[Object state change records]
________________

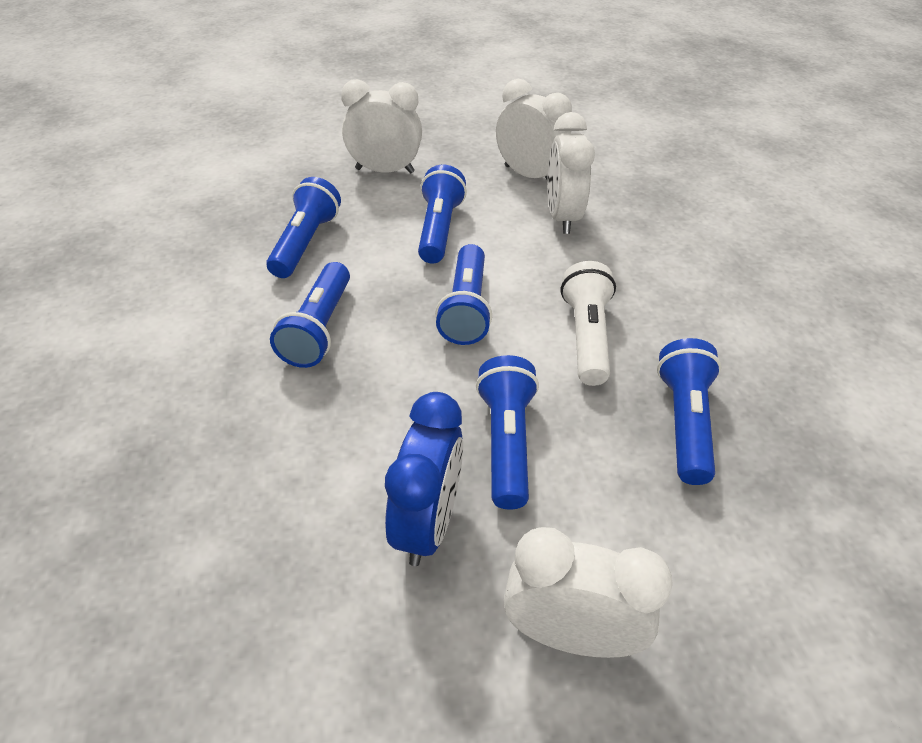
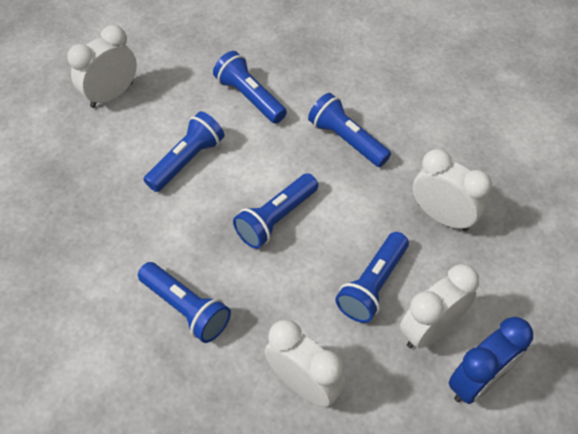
white flashlight: 1 -> 0

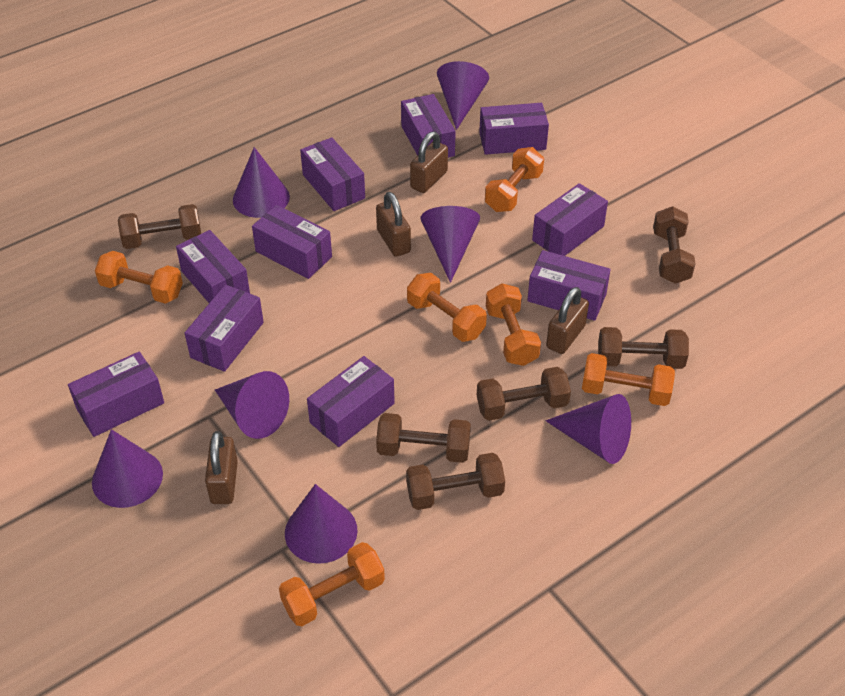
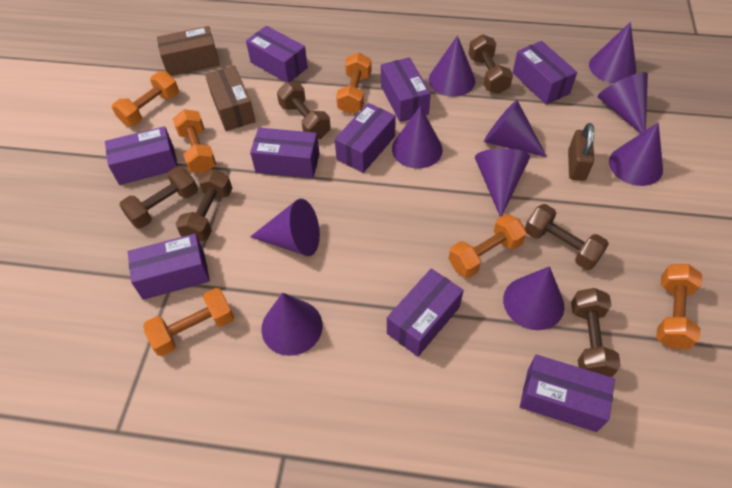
brown box: 0 -> 2
brown padlock: 4 -> 1
purple box: 10 -> 9
purple cone: 7 -> 10

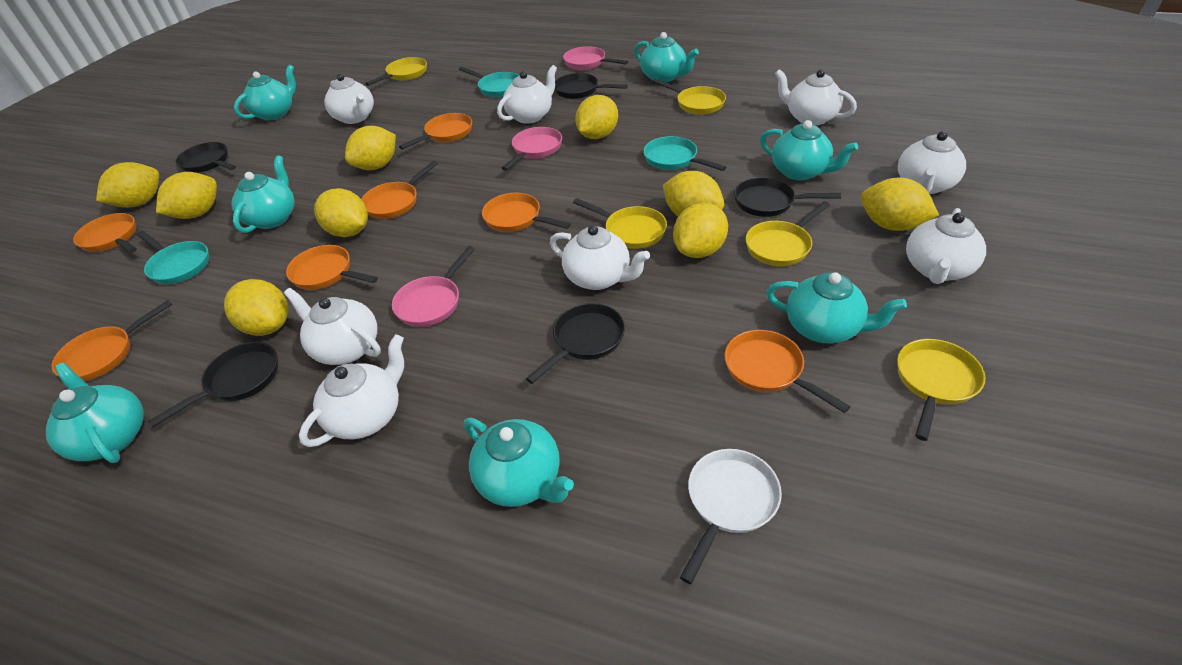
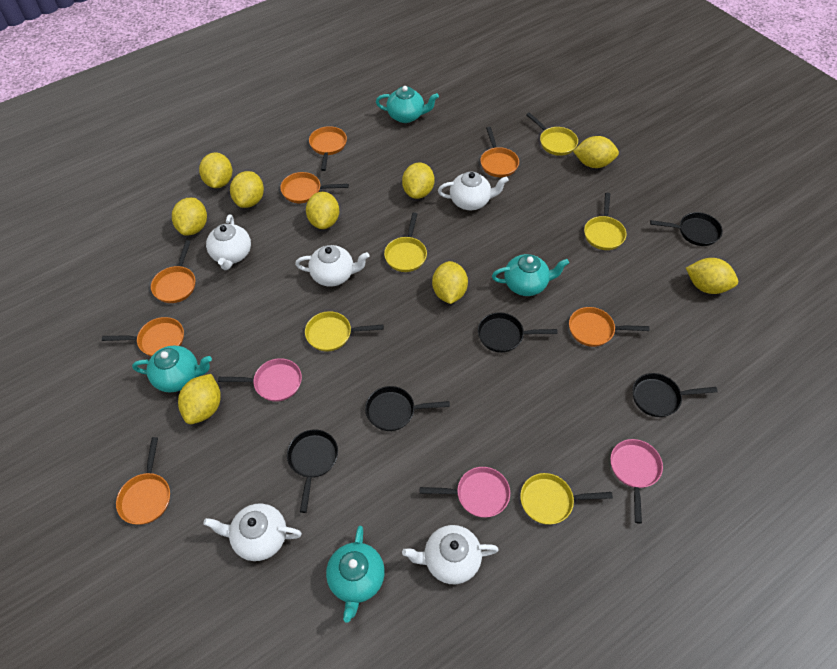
turquoise pan: 3 -> 0
turquoise teapot: 7 -> 4
white pan: 1 -> 0
white teapot: 8 -> 5

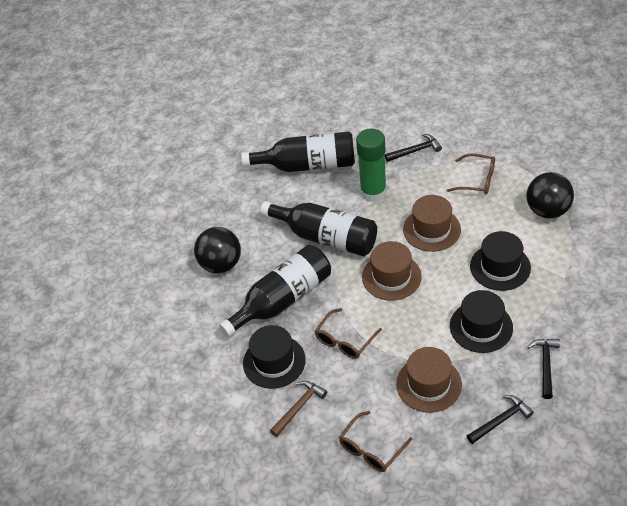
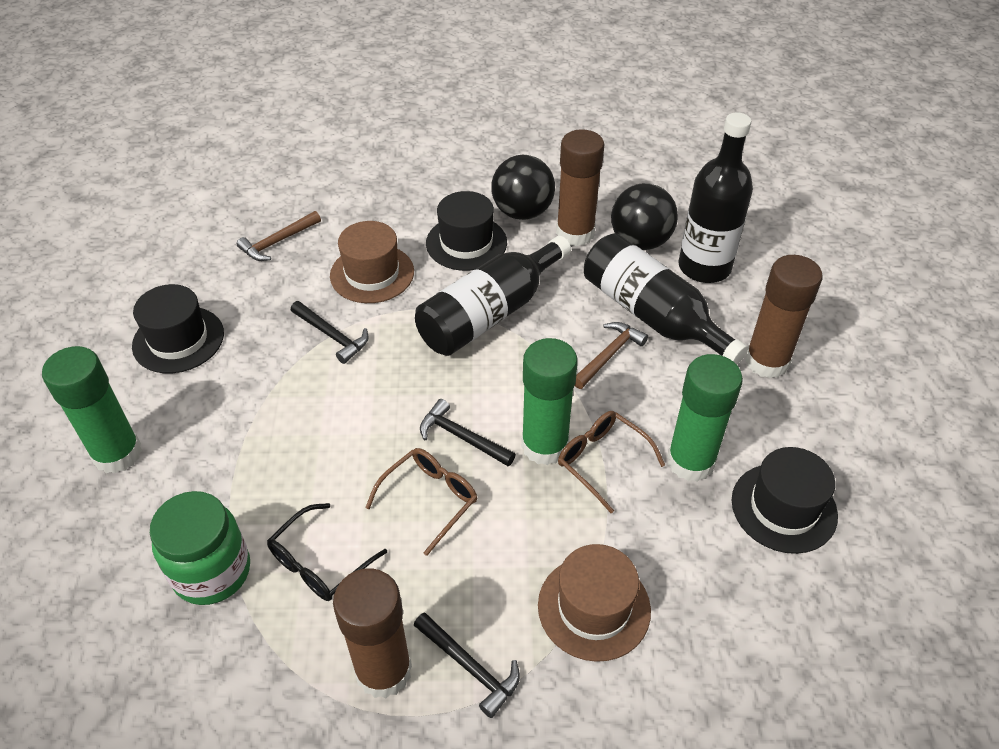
black glasses: 0 -> 1
brown glasses: 3 -> 2
brown glue stick: 0 -> 3
brown hammer: 1 -> 2
brown hat: 3 -> 2
green glue stick: 1 -> 3
green jar: 0 -> 1

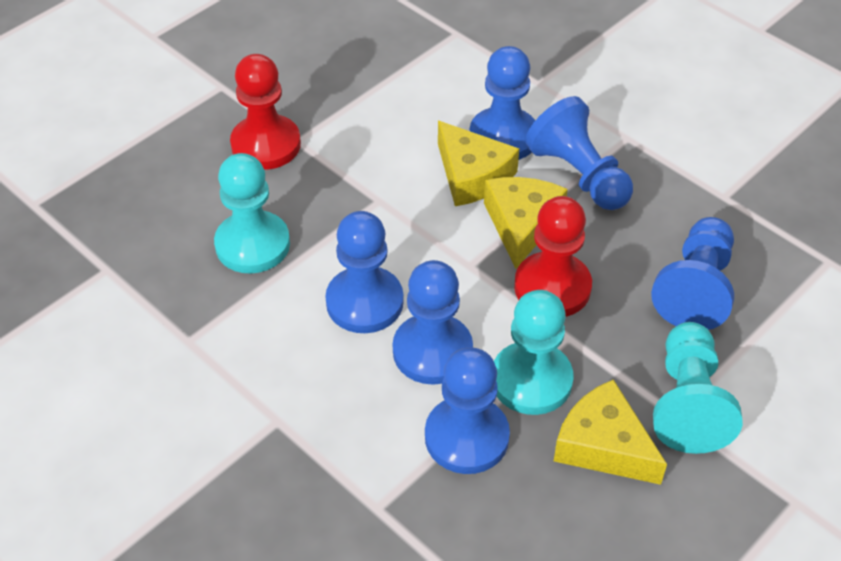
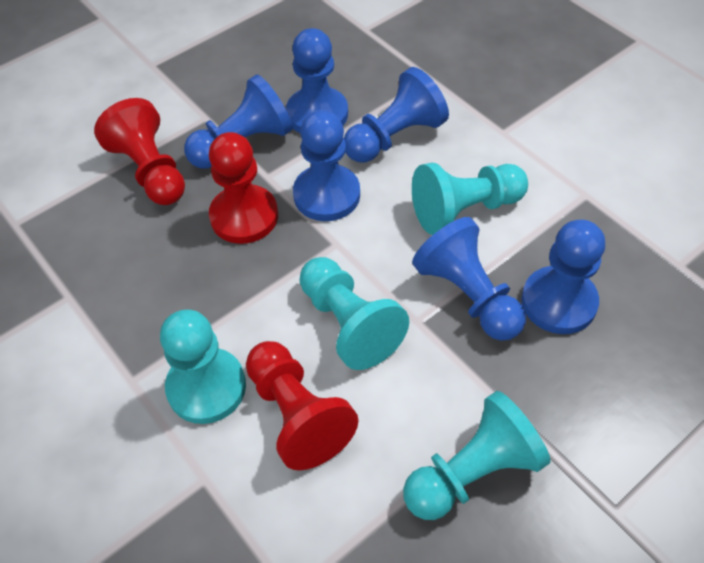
red pawn: 2 -> 3
turquoise pawn: 3 -> 4
yellow cheese: 3 -> 0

________________

Problem: From the first record above to the last, output each one exactly and omit the pictures.

Worked solution:
white flashlight: 1 -> 0

brown box: 0 -> 2
brown padlock: 4 -> 1
purple box: 10 -> 9
purple cone: 7 -> 10

turquoise pan: 3 -> 0
turquoise teapot: 7 -> 4
white pan: 1 -> 0
white teapot: 8 -> 5

black glasses: 0 -> 1
brown glasses: 3 -> 2
brown glue stick: 0 -> 3
brown hammer: 1 -> 2
brown hat: 3 -> 2
green glue stick: 1 -> 3
green jar: 0 -> 1

red pawn: 2 -> 3
turquoise pawn: 3 -> 4
yellow cheese: 3 -> 0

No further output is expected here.